- TASK DETAILS
At the line containing "pos2: [689, 236, 759, 287]", start repeating the entries exactly, and continue through the last line.

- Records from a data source
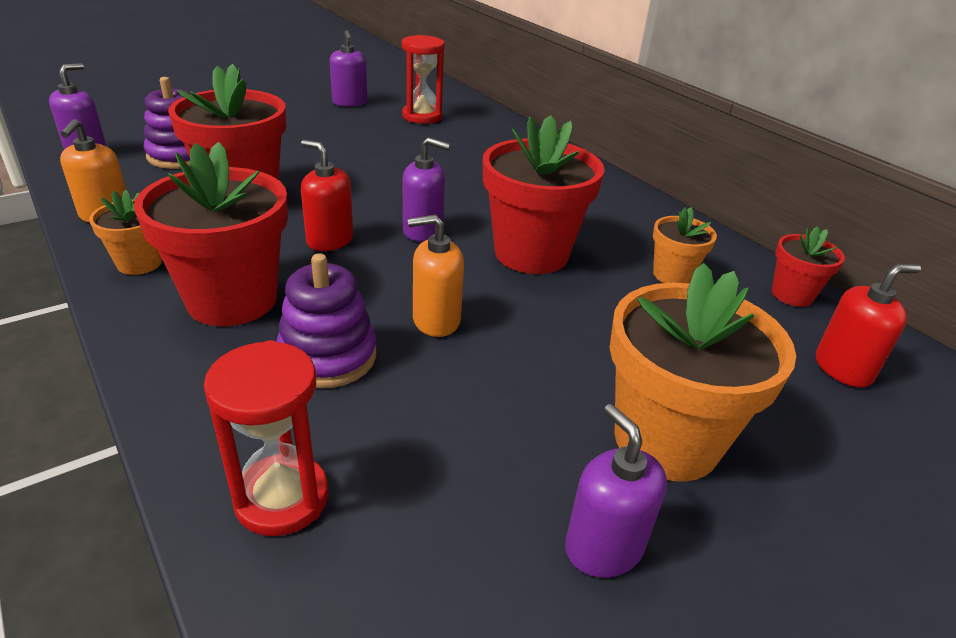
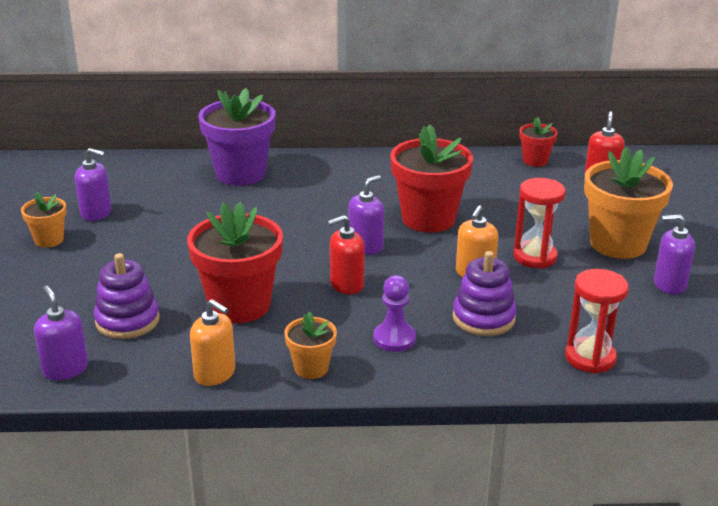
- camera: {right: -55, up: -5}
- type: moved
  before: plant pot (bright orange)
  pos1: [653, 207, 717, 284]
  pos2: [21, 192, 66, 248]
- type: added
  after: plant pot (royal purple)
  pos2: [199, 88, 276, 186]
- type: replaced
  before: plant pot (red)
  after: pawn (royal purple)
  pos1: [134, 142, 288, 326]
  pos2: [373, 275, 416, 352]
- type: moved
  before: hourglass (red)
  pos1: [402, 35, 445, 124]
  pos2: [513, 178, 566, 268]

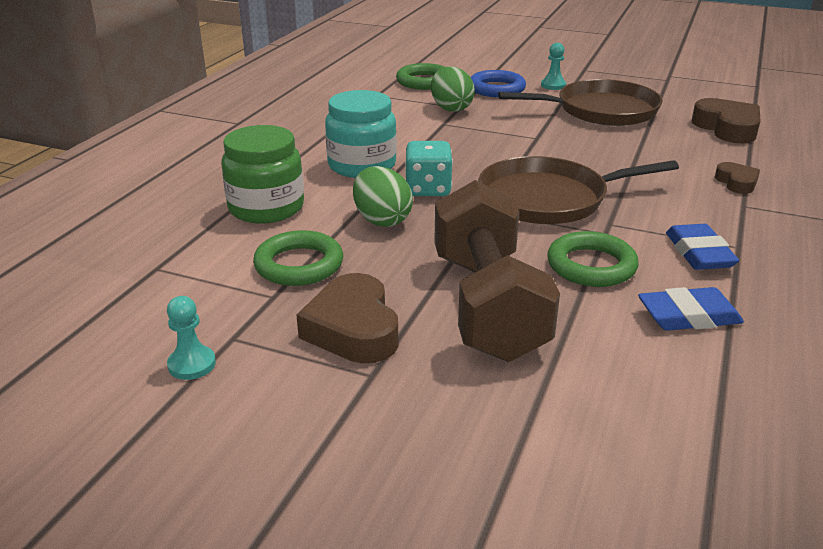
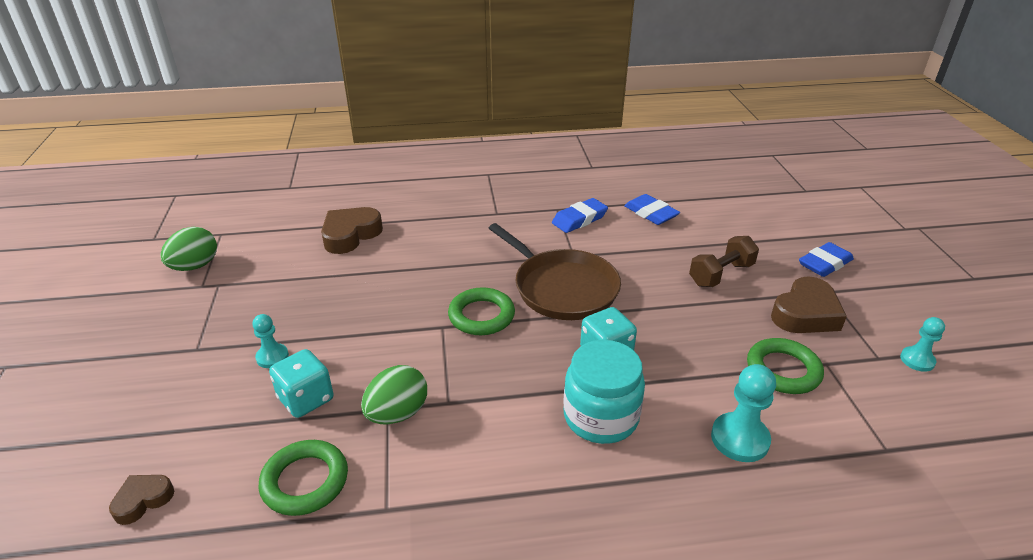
- camera: {right: -120, up: 5}
- type: moved
  before: heart (russet)
  pos1: [715, 162, 760, 194]
  pos2: [109, 475, 174, 525]
- type: moved
  before: toy egg (green)
  pos1: [353, 166, 413, 227]
  pos2: [160, 227, 217, 271]
- type: replaced
  before: torus (blue)
  after: game die (turquoise)
  pos1: [471, 70, 526, 97]
  pos2: [269, 349, 334, 418]
- type: moved
  before: torus (green)
  pos1: [547, 231, 639, 287]
  pos2: [448, 287, 515, 335]
- type: resized
  before: free weight (russet)
  pos1: [434, 180, 560, 362]
  pos2: [689, 236, 759, 287]
  scale: 0.56
- type: replaced
  before: jam jar (green)
  after: pawn (turquoise)
  pos1: [221, 125, 304, 224]
  pos2: [711, 364, 776, 462]
- type: added
  after: eraser (blue)
  pos2: [799, 242, 854, 277]
- type: removed
  before: pan (russet)
  pos1: [498, 79, 663, 126]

- TASK ANSWER
  pos2: [689, 236, 759, 287]
  scale: 0.56
- type: replaced
  before: jam jar (green)
  after: pawn (turquoise)
  pos1: [221, 125, 304, 224]
  pos2: [711, 364, 776, 462]
- type: added
  after: eraser (blue)
  pos2: [799, 242, 854, 277]
- type: removed
  before: pan (russet)
  pos1: [498, 79, 663, 126]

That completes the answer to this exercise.